* _Work required_: Beginning with the line below that contains "R9: none -> 47k (N021, VCC)" and ending with the line that contains "U3 pin OUT: VCC -> N021", copy every line exactly. Copy nothing else.

* _Extracted information_:
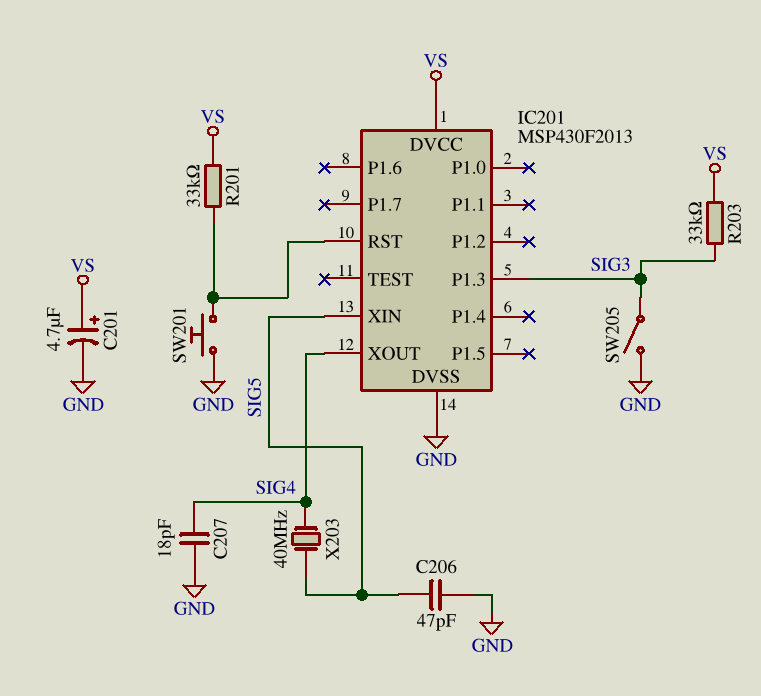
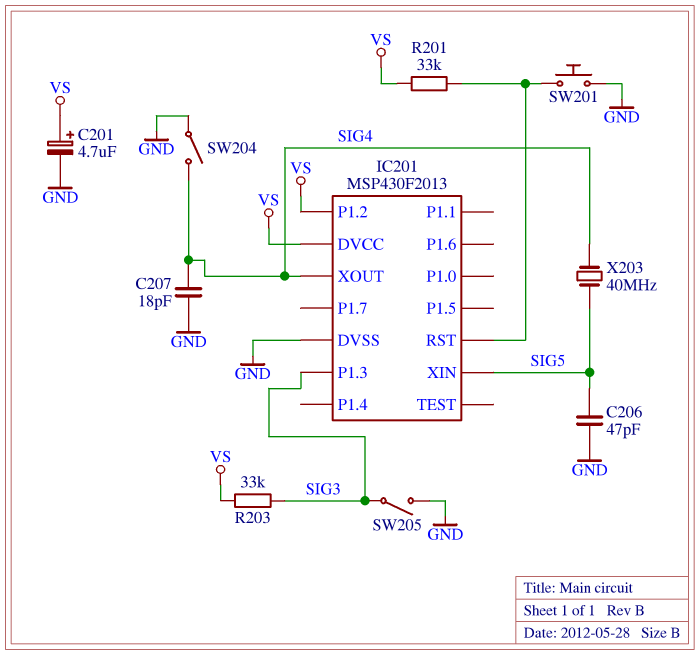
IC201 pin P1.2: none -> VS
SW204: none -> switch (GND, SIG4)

==

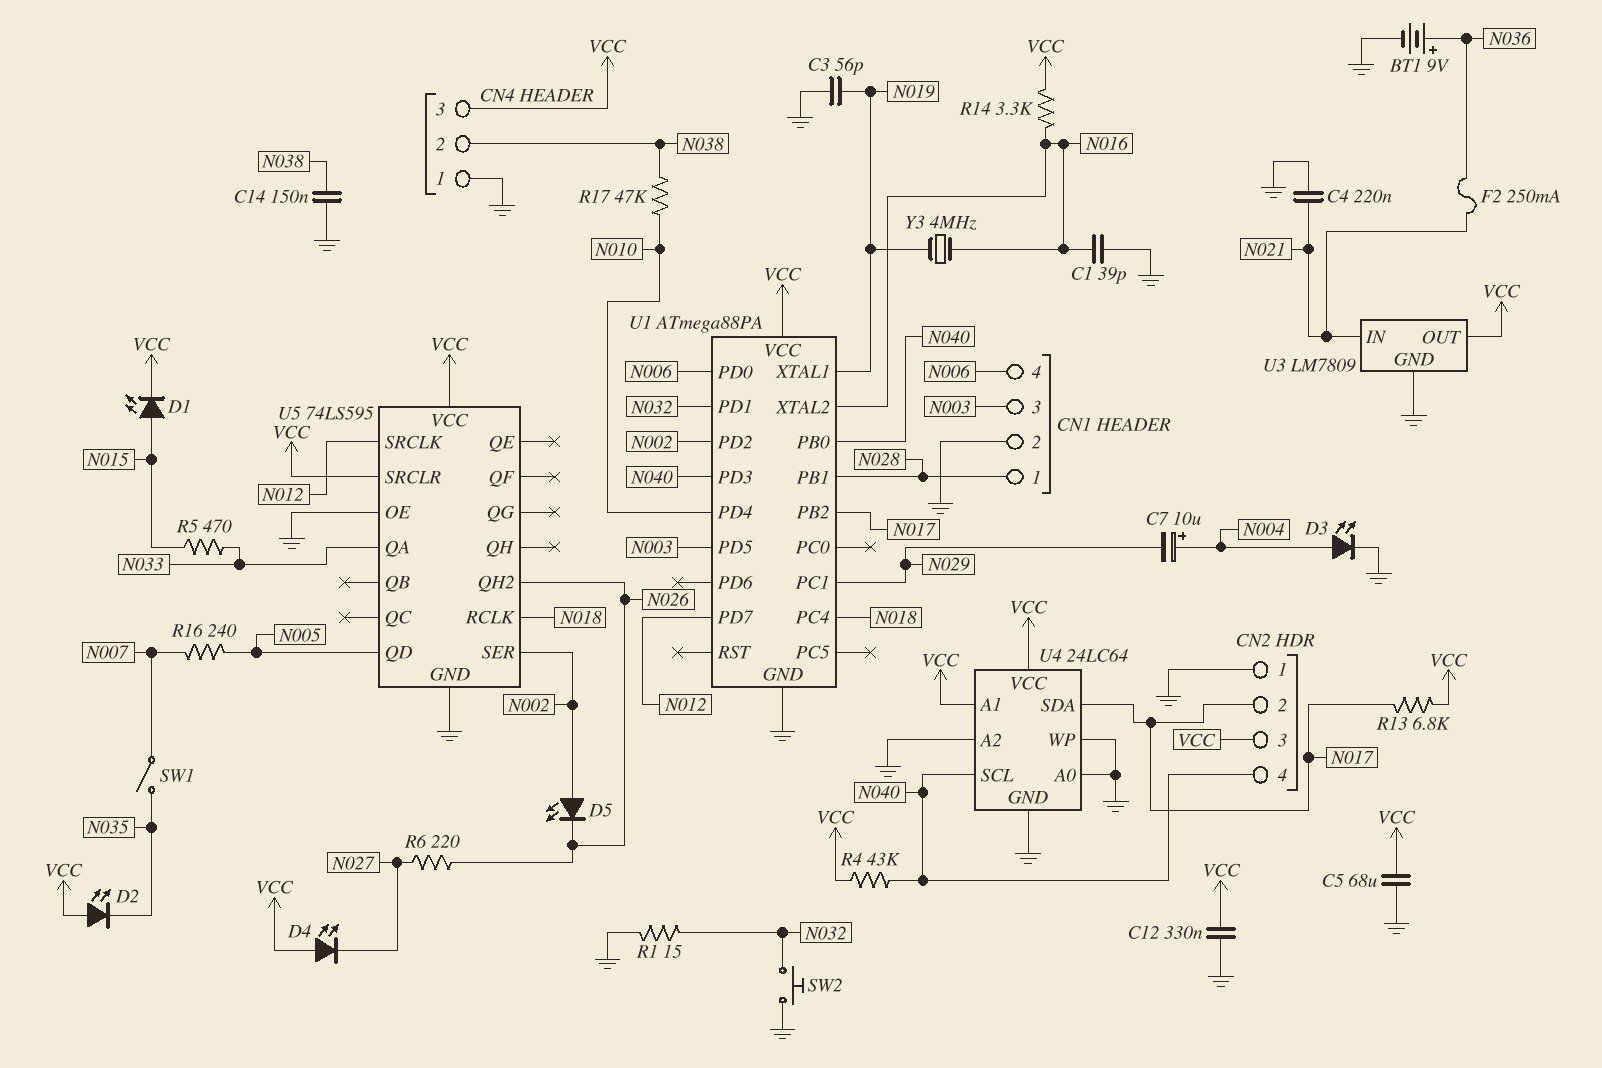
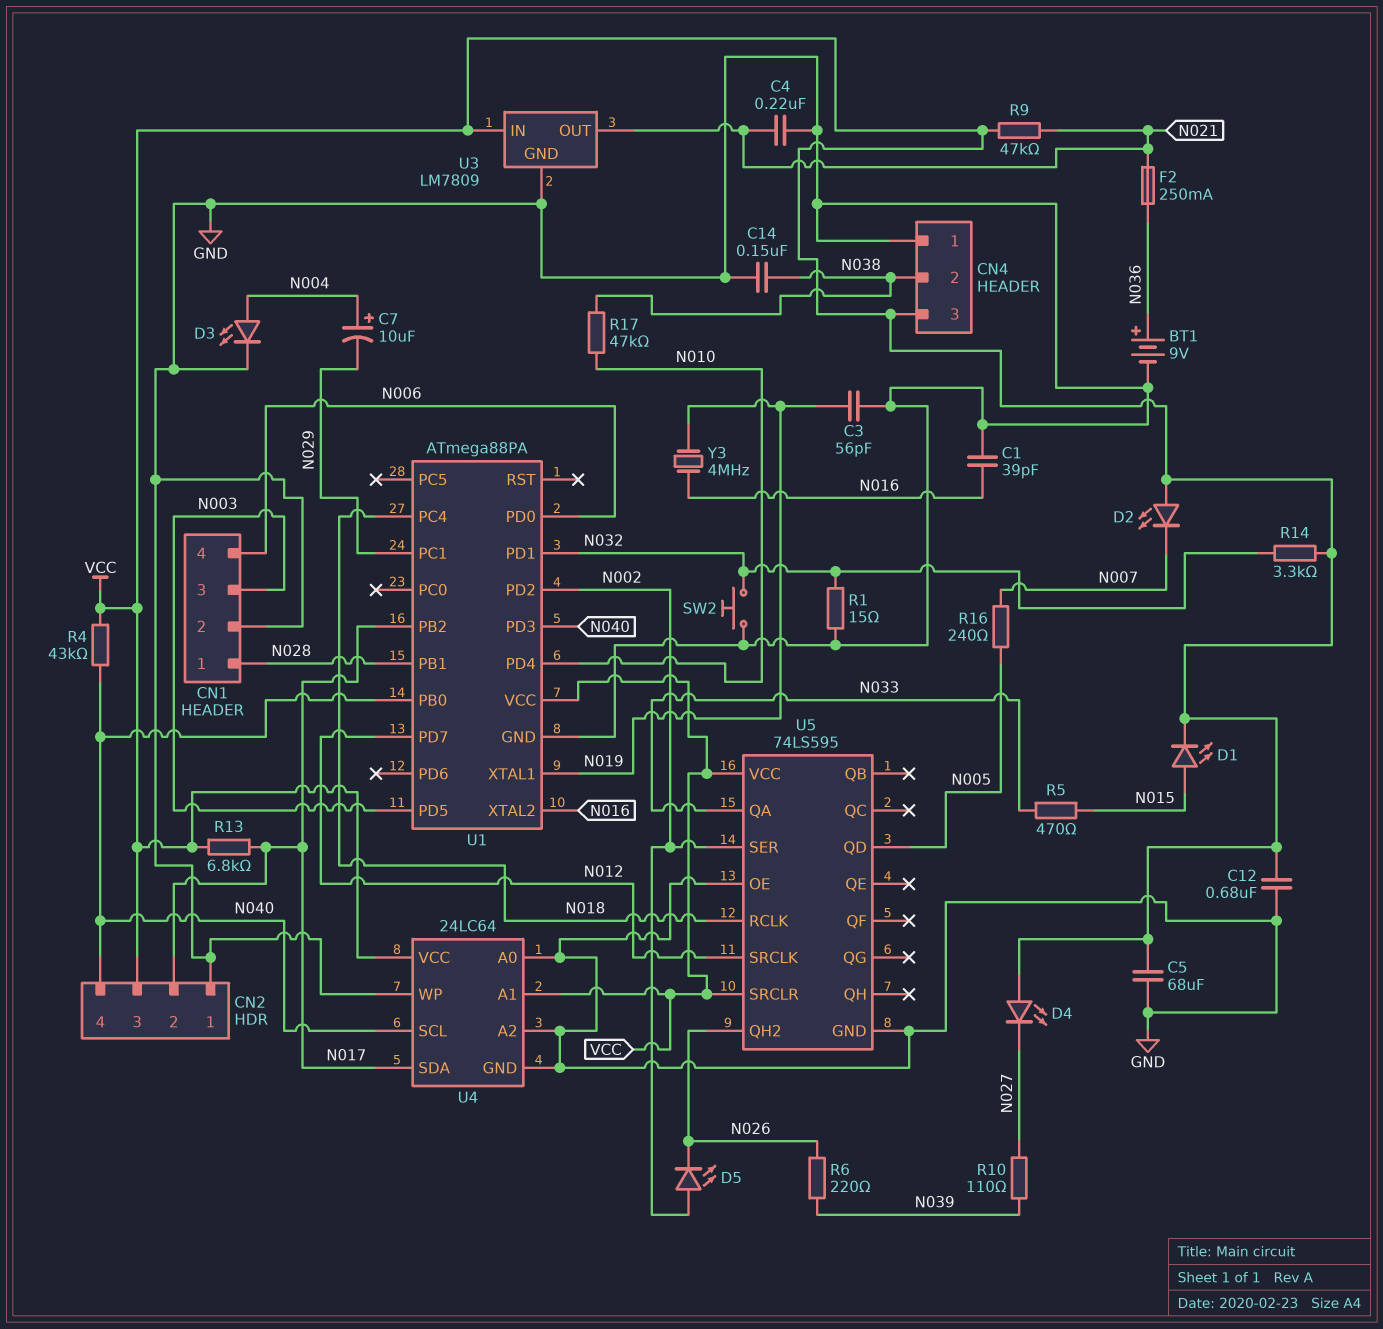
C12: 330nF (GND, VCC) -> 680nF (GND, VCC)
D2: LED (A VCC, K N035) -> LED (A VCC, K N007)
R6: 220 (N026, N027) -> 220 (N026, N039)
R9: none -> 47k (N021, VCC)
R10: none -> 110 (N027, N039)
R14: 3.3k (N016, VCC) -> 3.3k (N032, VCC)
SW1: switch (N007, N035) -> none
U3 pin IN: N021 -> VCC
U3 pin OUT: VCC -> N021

* _Exercise output_:
R9: none -> 47k (N021, VCC)
R10: none -> 110 (N027, N039)
R14: 3.3k (N016, VCC) -> 3.3k (N032, VCC)
SW1: switch (N007, N035) -> none
U3 pin IN: N021 -> VCC
U3 pin OUT: VCC -> N021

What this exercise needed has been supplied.